- [Your goal] Print the entries underneath word for word, omitting whatever pictures they contain.

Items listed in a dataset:
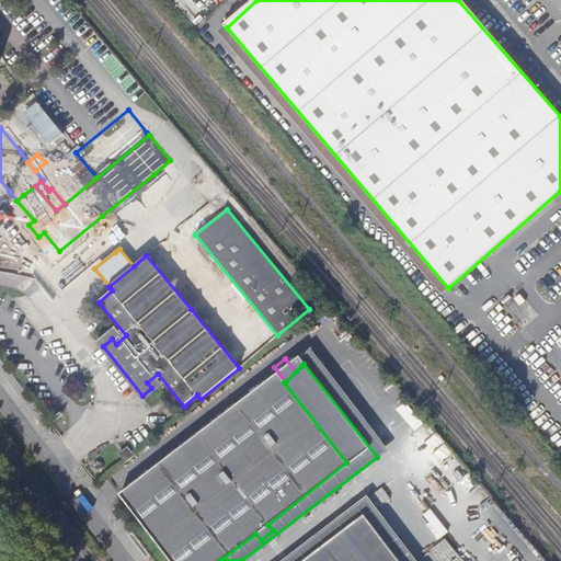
[(346,462),(284,382),(191,472),(174,489),(141,519),(139,522),(169,560),(220,560),(255,534),(261,540),(273,530),(267,525),(346,462)]
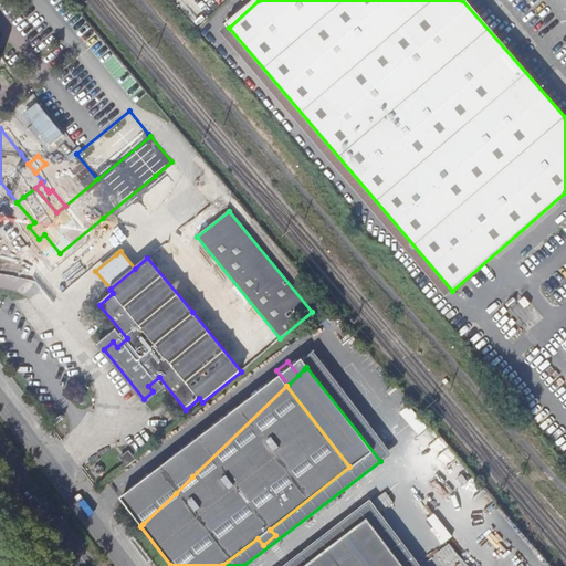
[(282,565),(420,565),(369,499),(282,565)]
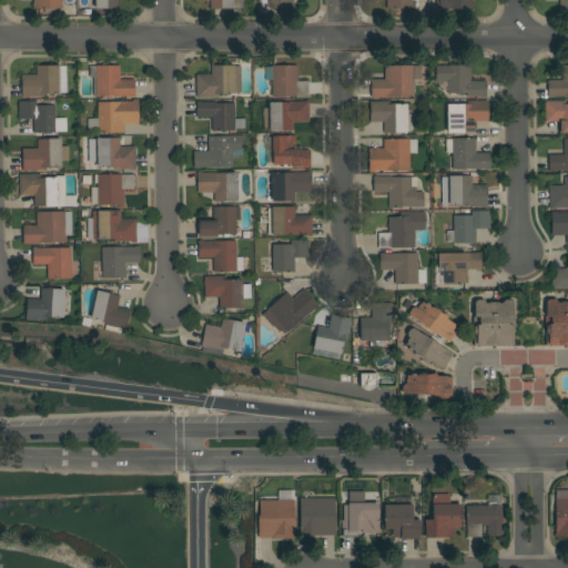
[(61,0),(61,8),(33,9),(33,0),(61,0)]
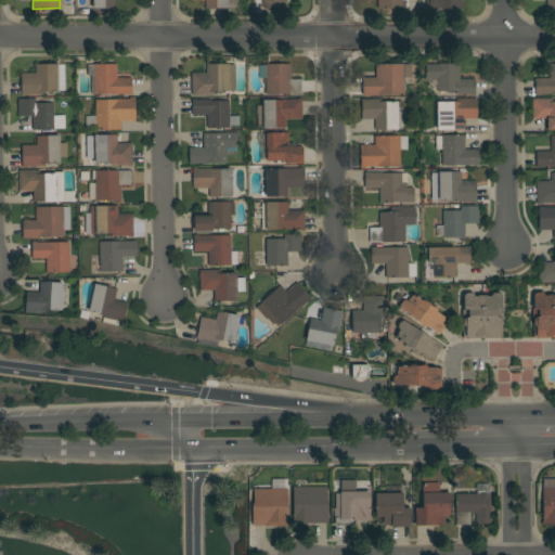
[(115,0),(115,8),(92,9),(92,0),(115,0)]
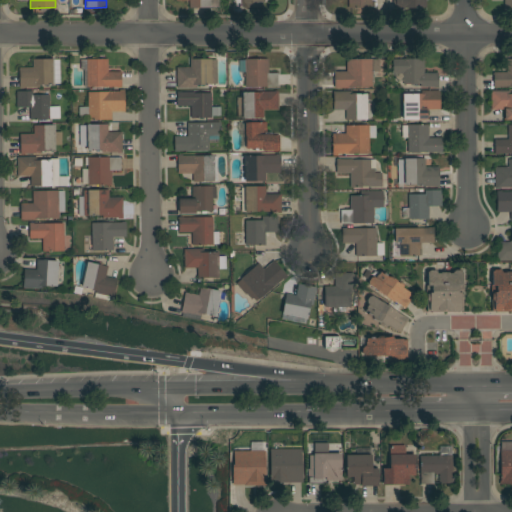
[(221,0),(221,7),(189,8),(189,0),(221,0)]
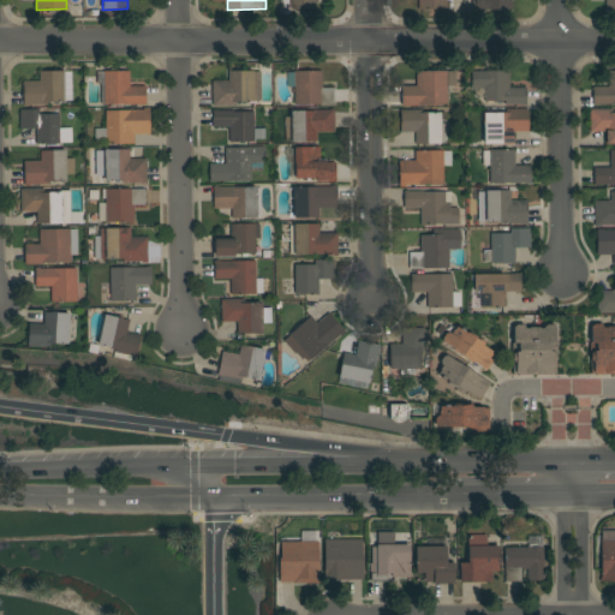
[(316,0),(316,10),(292,10),(292,9),(280,9),(280,0),(316,0)]
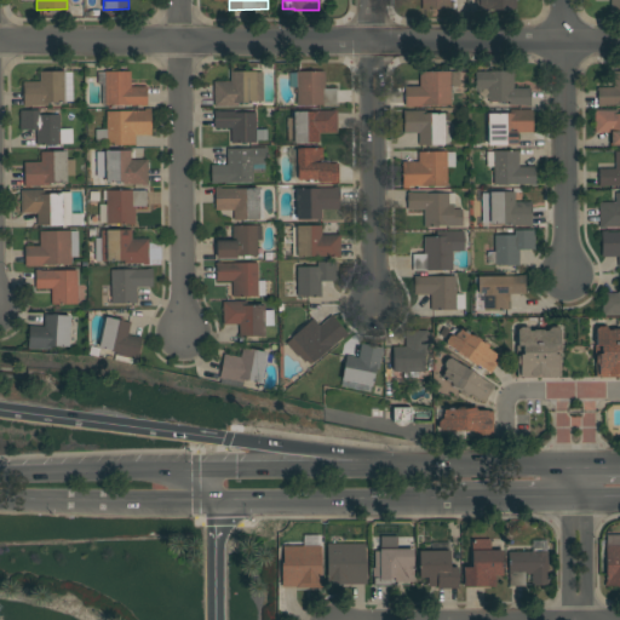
[(455,0),(455,9),(449,9),(449,10),(422,10),(422,0),(455,0)]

- [Response box]
[(346,462),(284,382),(191,472),(174,489),(141,519),(139,522),(169,560),(220,560),(255,534),(261,540),(273,530),(267,525),(346,462)]
[(282,565),(420,565),(369,499),(282,565)]
[(61,0),(61,8),(33,9),(33,0),(61,0)]
[(115,0),(115,8),(92,9),(92,0),(115,0)]
[(221,0),(221,7),(189,8),(189,0),(221,0)]
[(316,0),(316,10),(292,10),(292,9),(280,9),(280,0),(316,0)]
[(455,0),(455,9),(449,9),(449,10),(422,10),(422,0),(455,0)]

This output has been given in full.